**TASK BRIEF:** Return, unchanged, the lines below from the first one through the line that contains "orange semicircle: moved 1 px", including both ends.

Stored data
--

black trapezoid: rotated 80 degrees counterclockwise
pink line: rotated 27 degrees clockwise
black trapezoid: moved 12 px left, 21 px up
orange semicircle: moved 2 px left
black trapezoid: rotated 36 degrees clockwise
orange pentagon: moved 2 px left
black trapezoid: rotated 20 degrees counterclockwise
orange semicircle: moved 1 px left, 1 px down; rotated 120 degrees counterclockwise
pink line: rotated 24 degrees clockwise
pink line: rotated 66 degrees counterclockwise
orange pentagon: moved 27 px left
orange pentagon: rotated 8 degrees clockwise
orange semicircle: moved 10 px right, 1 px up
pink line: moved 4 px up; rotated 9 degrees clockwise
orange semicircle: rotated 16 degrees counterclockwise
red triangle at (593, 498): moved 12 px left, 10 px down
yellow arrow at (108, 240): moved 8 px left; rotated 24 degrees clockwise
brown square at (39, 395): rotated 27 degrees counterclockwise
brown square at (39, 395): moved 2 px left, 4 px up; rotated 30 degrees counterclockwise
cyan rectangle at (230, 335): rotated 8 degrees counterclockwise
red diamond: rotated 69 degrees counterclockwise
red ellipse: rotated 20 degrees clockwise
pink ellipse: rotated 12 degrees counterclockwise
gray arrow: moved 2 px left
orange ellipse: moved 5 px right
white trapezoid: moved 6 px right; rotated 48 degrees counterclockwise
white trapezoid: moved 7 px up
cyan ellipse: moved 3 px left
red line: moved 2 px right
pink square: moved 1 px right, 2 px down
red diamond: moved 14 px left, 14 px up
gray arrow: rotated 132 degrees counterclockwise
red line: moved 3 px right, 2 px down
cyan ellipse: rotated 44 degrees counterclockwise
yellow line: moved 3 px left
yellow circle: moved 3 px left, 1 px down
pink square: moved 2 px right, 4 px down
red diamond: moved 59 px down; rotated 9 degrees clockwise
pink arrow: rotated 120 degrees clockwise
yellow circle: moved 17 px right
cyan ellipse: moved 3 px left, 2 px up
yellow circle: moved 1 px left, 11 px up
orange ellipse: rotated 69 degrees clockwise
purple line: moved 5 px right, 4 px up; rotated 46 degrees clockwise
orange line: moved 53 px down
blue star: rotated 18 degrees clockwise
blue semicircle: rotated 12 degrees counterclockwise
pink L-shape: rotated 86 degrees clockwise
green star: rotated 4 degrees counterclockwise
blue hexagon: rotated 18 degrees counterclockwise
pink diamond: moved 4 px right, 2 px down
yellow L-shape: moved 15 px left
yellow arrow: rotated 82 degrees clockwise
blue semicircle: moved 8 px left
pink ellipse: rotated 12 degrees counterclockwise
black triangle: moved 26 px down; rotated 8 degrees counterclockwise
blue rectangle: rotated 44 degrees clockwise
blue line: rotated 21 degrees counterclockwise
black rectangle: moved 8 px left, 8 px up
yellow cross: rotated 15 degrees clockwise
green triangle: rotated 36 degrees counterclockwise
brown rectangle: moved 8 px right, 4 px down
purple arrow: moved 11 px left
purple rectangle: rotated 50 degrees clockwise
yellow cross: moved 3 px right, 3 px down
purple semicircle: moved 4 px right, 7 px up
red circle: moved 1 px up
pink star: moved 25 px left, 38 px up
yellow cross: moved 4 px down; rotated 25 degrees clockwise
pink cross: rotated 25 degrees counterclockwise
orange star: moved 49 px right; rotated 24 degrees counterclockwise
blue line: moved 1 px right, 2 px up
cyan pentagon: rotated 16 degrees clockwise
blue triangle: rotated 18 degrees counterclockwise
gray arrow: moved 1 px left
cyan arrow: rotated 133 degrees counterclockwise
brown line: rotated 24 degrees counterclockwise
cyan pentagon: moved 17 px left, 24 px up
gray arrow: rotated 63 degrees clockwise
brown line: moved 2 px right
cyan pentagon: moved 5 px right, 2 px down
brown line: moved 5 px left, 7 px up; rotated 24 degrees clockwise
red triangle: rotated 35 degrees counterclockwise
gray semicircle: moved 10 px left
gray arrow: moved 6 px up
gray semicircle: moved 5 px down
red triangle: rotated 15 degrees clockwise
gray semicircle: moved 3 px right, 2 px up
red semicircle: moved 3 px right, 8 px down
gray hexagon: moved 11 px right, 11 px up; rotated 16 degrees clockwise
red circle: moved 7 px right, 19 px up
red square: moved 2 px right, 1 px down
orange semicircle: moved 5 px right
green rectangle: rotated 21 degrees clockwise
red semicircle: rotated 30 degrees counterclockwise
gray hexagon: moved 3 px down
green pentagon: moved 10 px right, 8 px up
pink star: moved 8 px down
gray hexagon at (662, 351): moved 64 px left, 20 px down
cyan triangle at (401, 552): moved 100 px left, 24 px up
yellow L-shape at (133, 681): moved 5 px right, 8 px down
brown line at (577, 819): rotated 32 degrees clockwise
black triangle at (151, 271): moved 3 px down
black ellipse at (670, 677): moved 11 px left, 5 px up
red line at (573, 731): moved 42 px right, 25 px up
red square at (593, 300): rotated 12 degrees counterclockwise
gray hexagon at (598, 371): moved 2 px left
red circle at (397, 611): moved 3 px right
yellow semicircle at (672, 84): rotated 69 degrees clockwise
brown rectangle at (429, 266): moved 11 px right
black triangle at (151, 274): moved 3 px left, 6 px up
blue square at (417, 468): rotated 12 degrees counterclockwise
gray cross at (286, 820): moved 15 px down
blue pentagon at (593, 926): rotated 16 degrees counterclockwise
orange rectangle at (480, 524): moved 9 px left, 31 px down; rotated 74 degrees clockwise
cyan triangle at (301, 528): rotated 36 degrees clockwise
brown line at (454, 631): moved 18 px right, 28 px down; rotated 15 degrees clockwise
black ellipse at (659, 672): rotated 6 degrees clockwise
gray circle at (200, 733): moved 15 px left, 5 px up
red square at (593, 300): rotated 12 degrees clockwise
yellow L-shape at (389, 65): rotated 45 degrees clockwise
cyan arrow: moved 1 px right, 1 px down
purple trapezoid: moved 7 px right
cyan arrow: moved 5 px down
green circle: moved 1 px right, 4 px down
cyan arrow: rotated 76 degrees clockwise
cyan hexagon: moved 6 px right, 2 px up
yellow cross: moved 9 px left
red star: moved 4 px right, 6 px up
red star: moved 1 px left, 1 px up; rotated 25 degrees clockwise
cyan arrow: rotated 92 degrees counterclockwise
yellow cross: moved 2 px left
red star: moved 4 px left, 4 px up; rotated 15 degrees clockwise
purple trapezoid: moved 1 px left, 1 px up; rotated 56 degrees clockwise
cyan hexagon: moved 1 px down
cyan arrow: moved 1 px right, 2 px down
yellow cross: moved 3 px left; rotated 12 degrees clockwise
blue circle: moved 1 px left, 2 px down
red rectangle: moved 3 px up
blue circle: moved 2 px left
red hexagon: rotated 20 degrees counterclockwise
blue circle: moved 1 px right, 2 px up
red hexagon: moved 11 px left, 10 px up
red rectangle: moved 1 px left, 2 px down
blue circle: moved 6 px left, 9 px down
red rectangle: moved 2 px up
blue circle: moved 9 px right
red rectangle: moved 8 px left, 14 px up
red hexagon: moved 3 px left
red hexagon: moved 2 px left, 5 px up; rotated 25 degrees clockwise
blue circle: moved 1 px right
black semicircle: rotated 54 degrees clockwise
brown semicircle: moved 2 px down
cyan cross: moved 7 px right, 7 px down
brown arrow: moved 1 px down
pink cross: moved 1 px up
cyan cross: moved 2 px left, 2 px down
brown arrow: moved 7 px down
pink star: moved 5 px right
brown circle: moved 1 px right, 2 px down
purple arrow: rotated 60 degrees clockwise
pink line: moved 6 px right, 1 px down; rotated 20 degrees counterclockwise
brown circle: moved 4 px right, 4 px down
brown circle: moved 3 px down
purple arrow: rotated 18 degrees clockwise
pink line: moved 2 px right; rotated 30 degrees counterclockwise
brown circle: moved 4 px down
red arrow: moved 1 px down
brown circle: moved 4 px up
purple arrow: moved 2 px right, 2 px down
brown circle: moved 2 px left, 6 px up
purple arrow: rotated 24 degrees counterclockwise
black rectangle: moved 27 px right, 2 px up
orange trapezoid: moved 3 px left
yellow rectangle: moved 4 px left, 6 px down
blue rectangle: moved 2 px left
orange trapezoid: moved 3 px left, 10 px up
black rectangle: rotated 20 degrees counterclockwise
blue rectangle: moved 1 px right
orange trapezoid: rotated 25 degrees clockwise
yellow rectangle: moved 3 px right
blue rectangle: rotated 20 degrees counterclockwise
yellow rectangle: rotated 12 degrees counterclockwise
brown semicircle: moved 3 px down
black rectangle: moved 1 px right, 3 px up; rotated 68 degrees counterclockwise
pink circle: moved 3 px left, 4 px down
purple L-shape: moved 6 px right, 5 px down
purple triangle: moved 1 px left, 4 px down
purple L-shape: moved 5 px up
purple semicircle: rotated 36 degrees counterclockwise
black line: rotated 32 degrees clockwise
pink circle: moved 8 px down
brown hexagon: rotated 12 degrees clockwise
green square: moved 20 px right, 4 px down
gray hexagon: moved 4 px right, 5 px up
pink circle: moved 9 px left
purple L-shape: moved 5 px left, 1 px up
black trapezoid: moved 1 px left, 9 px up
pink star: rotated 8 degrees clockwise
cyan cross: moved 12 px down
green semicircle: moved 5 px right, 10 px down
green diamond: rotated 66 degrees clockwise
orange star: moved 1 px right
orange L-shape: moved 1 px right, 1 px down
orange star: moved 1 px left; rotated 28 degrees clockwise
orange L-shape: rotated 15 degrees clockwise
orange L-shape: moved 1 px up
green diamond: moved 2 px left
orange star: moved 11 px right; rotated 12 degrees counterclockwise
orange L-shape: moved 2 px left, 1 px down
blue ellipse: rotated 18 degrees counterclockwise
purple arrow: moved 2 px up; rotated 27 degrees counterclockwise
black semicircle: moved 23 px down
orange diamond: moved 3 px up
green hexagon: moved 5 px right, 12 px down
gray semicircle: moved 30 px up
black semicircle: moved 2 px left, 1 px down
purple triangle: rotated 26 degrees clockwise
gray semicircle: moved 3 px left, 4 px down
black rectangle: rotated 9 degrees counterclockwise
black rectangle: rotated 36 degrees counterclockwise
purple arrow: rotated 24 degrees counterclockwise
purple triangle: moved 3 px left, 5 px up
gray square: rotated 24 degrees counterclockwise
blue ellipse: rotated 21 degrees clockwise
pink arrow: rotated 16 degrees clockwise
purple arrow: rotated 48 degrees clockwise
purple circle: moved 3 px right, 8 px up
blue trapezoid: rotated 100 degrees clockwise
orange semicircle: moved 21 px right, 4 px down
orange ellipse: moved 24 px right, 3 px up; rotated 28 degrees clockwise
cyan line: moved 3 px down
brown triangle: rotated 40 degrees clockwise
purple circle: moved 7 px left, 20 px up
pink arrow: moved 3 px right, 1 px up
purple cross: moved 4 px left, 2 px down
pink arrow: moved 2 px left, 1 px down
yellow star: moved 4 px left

--

**EXERCISE ANSWER:**
black trapezoid: rotated 80 degrees counterclockwise
pink line: rotated 27 degrees clockwise
black trapezoid: moved 12 px left, 21 px up
orange semicircle: moved 2 px left
black trapezoid: rotated 36 degrees clockwise
orange pentagon: moved 2 px left
black trapezoid: rotated 20 degrees counterclockwise
orange semicircle: moved 1 px left, 1 px down; rotated 120 degrees counterclockwise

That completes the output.